### Task goal:
Give again, exactly, every line of the entries below from the one that has "(273,373,319,439) to (507,258,548,320)" to the last.
The input below:
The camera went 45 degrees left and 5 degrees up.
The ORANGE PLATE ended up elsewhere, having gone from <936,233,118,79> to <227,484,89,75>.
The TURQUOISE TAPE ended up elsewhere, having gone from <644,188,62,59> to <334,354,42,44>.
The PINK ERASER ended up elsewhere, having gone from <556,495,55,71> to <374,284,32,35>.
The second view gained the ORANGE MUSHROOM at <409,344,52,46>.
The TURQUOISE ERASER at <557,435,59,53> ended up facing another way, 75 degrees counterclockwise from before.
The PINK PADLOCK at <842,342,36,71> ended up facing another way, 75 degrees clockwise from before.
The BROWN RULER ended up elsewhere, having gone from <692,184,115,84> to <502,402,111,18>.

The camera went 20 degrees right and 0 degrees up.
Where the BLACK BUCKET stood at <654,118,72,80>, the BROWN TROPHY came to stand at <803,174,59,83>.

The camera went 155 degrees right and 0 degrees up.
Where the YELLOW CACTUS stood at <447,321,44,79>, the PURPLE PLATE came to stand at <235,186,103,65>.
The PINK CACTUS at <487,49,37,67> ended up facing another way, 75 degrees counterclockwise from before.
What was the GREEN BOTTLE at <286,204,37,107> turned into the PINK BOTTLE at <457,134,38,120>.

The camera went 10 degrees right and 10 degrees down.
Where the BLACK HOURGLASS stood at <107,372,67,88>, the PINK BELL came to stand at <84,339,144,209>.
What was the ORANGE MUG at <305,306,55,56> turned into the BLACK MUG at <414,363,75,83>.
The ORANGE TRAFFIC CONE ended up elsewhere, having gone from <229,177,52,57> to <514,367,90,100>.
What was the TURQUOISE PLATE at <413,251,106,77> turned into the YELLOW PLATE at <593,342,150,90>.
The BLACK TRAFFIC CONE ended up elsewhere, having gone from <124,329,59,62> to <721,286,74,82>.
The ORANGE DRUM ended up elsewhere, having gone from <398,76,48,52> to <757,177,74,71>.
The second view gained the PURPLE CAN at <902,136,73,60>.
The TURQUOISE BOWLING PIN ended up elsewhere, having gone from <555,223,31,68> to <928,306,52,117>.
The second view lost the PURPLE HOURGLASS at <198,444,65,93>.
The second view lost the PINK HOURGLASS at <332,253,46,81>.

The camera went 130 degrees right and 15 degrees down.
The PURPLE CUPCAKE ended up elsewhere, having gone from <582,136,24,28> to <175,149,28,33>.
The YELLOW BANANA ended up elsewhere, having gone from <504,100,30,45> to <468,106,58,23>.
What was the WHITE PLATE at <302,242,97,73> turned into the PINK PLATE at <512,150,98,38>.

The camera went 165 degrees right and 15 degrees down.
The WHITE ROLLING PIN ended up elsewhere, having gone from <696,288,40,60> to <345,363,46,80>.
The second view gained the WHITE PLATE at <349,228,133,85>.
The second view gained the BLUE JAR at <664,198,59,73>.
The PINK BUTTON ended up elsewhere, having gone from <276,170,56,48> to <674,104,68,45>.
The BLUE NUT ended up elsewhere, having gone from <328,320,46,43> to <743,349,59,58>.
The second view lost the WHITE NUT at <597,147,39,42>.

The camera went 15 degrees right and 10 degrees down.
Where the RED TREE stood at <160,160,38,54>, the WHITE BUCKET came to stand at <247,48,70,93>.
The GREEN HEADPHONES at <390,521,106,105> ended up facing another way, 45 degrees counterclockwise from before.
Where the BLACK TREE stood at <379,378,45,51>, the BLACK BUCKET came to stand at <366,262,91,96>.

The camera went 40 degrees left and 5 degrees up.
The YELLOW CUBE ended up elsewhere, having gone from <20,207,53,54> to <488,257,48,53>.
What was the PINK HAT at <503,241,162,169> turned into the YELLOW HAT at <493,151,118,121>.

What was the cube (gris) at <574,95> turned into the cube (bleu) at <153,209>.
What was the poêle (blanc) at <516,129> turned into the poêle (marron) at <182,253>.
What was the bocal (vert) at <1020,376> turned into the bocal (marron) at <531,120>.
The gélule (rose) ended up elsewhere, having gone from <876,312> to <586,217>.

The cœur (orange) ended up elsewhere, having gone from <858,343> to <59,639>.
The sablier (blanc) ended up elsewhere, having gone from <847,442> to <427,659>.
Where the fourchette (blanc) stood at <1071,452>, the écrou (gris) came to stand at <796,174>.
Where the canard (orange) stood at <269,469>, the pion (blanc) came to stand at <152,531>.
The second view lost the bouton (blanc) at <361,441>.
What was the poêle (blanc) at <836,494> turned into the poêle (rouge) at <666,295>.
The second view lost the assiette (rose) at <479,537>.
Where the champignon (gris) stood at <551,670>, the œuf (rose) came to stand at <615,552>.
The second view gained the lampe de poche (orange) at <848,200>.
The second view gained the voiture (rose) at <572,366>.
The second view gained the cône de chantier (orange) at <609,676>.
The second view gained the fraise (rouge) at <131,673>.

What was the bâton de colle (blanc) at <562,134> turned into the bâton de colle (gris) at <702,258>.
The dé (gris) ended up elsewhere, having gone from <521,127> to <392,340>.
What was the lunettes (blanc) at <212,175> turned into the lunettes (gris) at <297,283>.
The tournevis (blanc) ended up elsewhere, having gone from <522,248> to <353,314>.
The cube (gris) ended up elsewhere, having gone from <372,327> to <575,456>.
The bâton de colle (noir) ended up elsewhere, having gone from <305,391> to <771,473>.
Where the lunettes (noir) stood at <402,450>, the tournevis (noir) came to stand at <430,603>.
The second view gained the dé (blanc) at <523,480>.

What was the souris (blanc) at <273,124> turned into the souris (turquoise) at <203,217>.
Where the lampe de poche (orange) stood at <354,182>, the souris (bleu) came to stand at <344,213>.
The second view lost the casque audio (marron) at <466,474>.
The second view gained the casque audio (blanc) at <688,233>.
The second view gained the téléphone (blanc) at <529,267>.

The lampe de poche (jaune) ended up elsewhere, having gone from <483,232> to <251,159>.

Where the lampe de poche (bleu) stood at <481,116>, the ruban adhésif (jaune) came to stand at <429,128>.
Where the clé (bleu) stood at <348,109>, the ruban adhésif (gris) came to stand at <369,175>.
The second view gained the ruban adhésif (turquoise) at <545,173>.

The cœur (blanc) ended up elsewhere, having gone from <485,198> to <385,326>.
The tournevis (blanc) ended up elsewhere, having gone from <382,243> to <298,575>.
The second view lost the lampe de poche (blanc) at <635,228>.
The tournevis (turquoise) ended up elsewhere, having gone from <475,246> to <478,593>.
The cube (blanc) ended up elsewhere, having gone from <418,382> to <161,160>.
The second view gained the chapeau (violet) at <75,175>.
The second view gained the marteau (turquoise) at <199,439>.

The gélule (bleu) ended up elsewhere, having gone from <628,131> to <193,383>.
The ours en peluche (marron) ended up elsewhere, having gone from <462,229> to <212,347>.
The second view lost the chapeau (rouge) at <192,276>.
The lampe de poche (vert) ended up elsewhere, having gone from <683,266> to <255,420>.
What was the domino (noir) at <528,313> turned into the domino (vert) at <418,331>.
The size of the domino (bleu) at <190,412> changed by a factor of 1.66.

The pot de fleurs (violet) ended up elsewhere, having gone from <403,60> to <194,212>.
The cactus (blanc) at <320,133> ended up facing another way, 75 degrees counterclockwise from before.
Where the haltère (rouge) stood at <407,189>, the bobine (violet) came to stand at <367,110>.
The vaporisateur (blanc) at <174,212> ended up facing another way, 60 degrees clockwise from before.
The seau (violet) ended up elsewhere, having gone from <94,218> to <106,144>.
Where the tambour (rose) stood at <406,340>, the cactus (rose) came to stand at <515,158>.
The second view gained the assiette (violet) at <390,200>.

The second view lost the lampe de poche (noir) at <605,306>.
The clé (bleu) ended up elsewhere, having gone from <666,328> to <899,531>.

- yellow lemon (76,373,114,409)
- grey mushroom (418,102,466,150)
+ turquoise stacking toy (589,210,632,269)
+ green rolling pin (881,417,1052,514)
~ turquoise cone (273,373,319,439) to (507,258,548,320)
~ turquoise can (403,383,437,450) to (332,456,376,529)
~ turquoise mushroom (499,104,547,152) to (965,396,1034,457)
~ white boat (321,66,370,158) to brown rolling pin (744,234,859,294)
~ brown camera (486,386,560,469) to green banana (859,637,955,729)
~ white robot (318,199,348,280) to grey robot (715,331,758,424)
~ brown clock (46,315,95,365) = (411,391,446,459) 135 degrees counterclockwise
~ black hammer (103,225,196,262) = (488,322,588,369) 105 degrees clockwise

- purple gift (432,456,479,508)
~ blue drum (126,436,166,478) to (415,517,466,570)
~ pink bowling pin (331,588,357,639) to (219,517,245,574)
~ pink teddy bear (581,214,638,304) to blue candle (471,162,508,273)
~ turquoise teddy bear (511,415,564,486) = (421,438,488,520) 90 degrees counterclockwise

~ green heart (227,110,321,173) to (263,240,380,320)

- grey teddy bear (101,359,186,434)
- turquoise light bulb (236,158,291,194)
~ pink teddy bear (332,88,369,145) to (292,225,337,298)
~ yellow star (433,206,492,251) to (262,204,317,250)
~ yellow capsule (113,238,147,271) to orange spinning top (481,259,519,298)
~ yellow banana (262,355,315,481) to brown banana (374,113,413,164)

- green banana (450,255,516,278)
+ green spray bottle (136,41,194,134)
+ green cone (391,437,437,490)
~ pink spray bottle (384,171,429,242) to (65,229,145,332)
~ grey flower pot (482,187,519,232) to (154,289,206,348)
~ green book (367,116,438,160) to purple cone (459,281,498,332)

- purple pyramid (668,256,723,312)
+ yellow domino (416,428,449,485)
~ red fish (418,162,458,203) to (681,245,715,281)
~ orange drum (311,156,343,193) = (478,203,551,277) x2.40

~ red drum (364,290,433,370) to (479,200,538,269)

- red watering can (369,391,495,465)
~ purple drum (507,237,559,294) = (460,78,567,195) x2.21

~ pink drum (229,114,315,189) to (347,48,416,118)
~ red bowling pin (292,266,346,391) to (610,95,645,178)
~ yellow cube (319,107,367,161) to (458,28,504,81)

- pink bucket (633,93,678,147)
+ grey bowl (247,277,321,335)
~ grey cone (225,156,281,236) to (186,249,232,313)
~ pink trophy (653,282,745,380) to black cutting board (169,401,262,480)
End of The input.
### Output below:
~ turquoise cone (273,373,319,439) to (507,258,548,320)
~ turquoise can (403,383,437,450) to (332,456,376,529)
~ turquoise mushroom (499,104,547,152) to (965,396,1034,457)
~ white boat (321,66,370,158) to brown rolling pin (744,234,859,294)
~ brown camera (486,386,560,469) to green banana (859,637,955,729)
~ white robot (318,199,348,280) to grey robot (715,331,758,424)
~ brown clock (46,315,95,365) = (411,391,446,459) 135 degrees counterclockwise
~ black hammer (103,225,196,262) = (488,322,588,369) 105 degrees clockwise

- purple gift (432,456,479,508)
~ blue drum (126,436,166,478) to (415,517,466,570)
~ pink bowling pin (331,588,357,639) to (219,517,245,574)
~ pink teddy bear (581,214,638,304) to blue candle (471,162,508,273)
~ turquoise teddy bear (511,415,564,486) = (421,438,488,520) 90 degrees counterclockwise

~ green heart (227,110,321,173) to (263,240,380,320)

- grey teddy bear (101,359,186,434)
- turquoise light bulb (236,158,291,194)
~ pink teddy bear (332,88,369,145) to (292,225,337,298)
~ yellow star (433,206,492,251) to (262,204,317,250)
~ yellow capsule (113,238,147,271) to orange spinning top (481,259,519,298)
~ yellow banana (262,355,315,481) to brown banana (374,113,413,164)

- green banana (450,255,516,278)
+ green spray bottle (136,41,194,134)
+ green cone (391,437,437,490)
~ pink spray bottle (384,171,429,242) to (65,229,145,332)
~ grey flower pot (482,187,519,232) to (154,289,206,348)
~ green book (367,116,438,160) to purple cone (459,281,498,332)

- purple pyramid (668,256,723,312)
+ yellow domino (416,428,449,485)
~ red fish (418,162,458,203) to (681,245,715,281)
~ orange drum (311,156,343,193) = (478,203,551,277) x2.40

~ red drum (364,290,433,370) to (479,200,538,269)

- red watering can (369,391,495,465)
~ purple drum (507,237,559,294) = (460,78,567,195) x2.21

~ pink drum (229,114,315,189) to (347,48,416,118)
~ red bowling pin (292,266,346,391) to (610,95,645,178)
~ yellow cube (319,107,367,161) to (458,28,504,81)

- pink bucket (633,93,678,147)
+ grey bowl (247,277,321,335)
~ grey cone (225,156,281,236) to (186,249,232,313)
~ pink trophy (653,282,745,380) to black cutting board (169,401,262,480)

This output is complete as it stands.